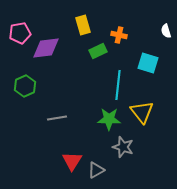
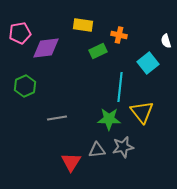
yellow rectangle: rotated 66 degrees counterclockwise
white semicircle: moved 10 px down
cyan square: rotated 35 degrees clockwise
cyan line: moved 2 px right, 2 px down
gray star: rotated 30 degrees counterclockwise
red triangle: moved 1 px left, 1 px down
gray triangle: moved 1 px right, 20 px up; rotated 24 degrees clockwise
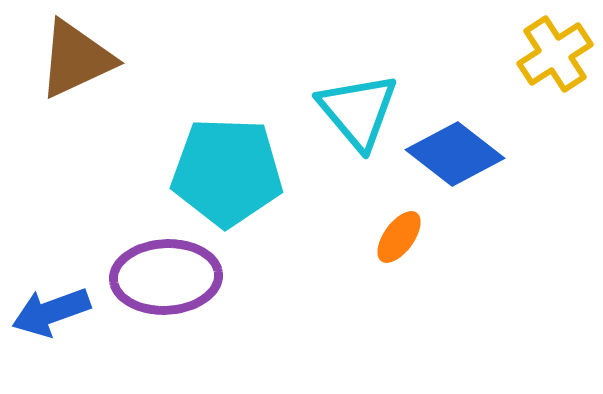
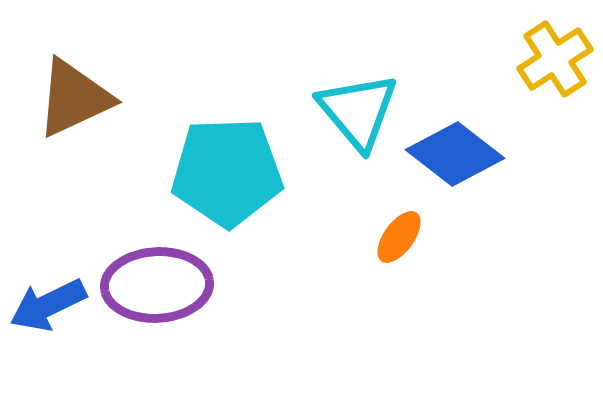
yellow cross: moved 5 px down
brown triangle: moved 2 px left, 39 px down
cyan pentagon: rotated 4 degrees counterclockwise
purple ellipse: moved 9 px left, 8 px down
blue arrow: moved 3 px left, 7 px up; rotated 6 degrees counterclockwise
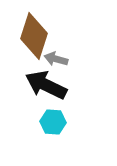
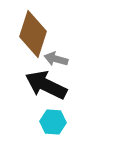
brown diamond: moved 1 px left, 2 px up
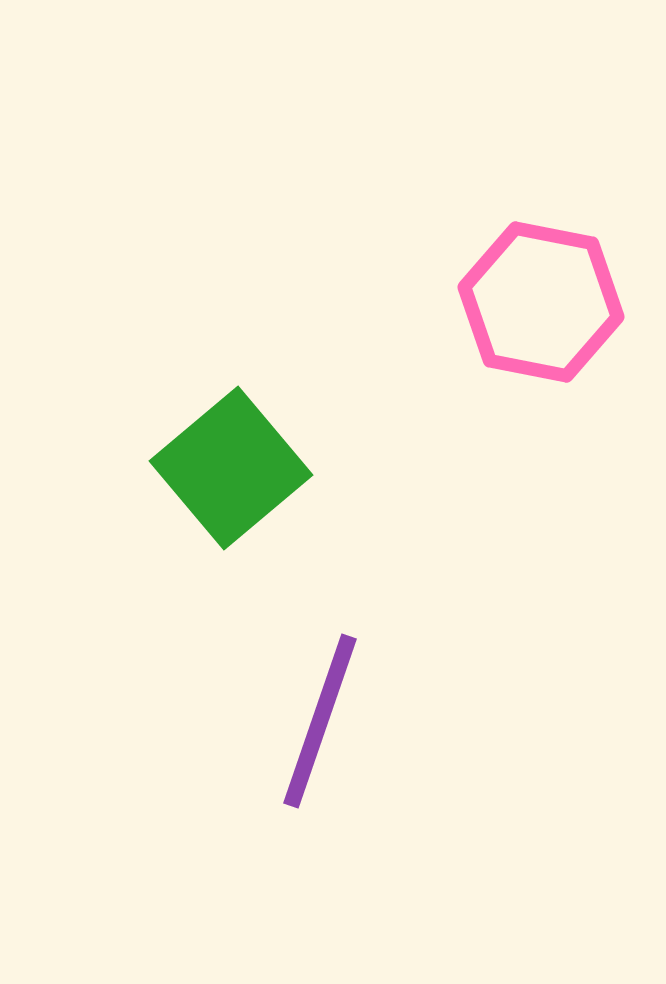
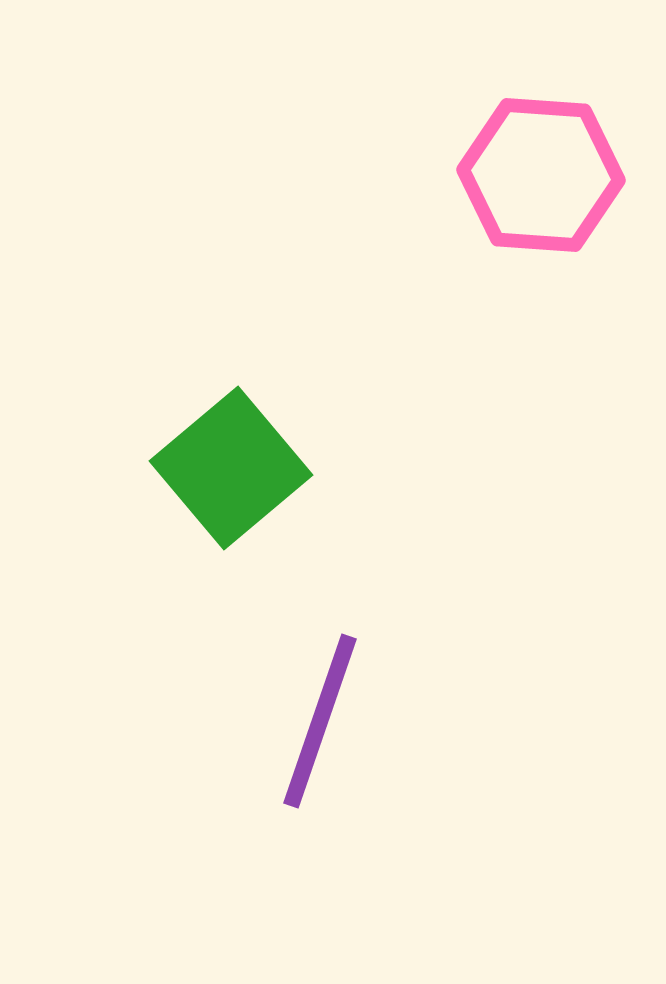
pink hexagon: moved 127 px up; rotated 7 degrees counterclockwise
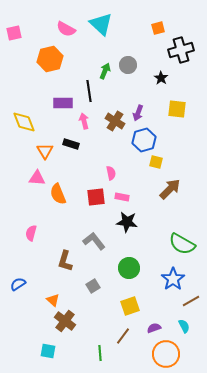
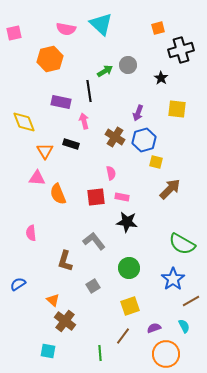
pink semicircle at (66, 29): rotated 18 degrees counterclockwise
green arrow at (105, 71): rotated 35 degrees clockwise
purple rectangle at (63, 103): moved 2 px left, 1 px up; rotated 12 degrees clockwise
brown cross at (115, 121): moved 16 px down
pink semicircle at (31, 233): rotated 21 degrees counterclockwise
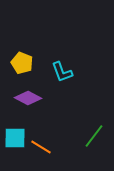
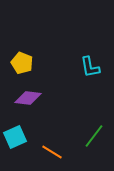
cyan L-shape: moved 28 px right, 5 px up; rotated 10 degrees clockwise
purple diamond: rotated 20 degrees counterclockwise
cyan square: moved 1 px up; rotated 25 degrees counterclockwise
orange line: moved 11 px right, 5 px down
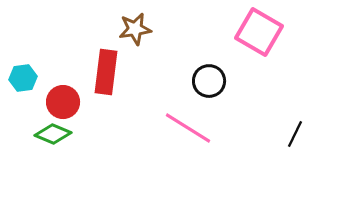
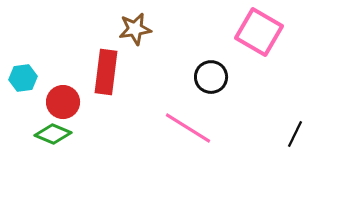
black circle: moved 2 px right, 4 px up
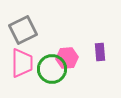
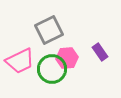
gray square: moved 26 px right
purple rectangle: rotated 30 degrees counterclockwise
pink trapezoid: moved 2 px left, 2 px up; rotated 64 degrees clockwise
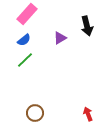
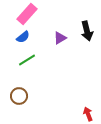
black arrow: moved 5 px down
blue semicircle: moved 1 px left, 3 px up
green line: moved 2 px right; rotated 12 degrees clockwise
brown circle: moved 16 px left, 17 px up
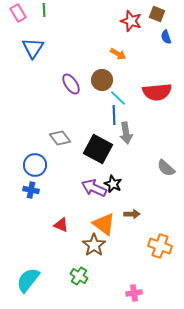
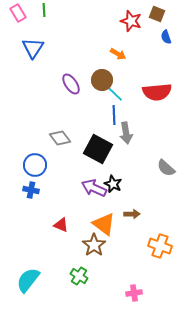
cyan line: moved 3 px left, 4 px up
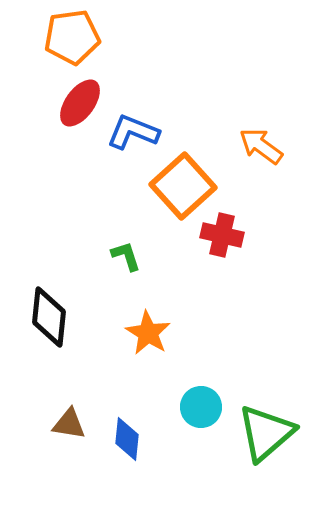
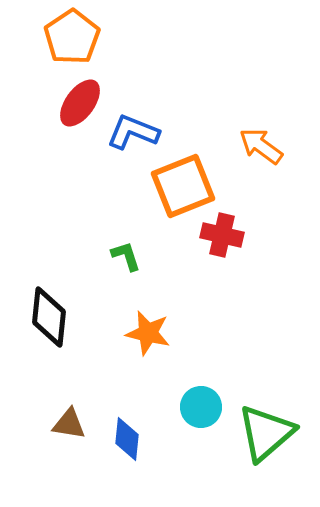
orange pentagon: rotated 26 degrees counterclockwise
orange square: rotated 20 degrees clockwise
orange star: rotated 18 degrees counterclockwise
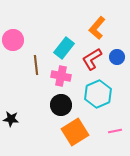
***
● **Objective**
Print the rows above without any of the pictures, starting at the first row and ending at the line that contains "pink hexagon: moved".

● **Final result**
yellow rectangle: rotated 66 degrees counterclockwise
white semicircle: moved 10 px down
cyan square: rotated 35 degrees clockwise
cyan line: moved 2 px right, 2 px down
gray star: rotated 30 degrees counterclockwise
red triangle: moved 1 px left, 1 px down
gray triangle: moved 1 px right, 20 px up; rotated 24 degrees clockwise
yellow cross: moved 5 px down
brown triangle: moved 2 px left, 39 px down
cyan pentagon: rotated 4 degrees counterclockwise
purple ellipse: moved 9 px left, 8 px down
blue arrow: moved 3 px left, 7 px up; rotated 6 degrees counterclockwise
brown diamond: moved 1 px left, 2 px up
pink hexagon: moved 127 px up; rotated 7 degrees counterclockwise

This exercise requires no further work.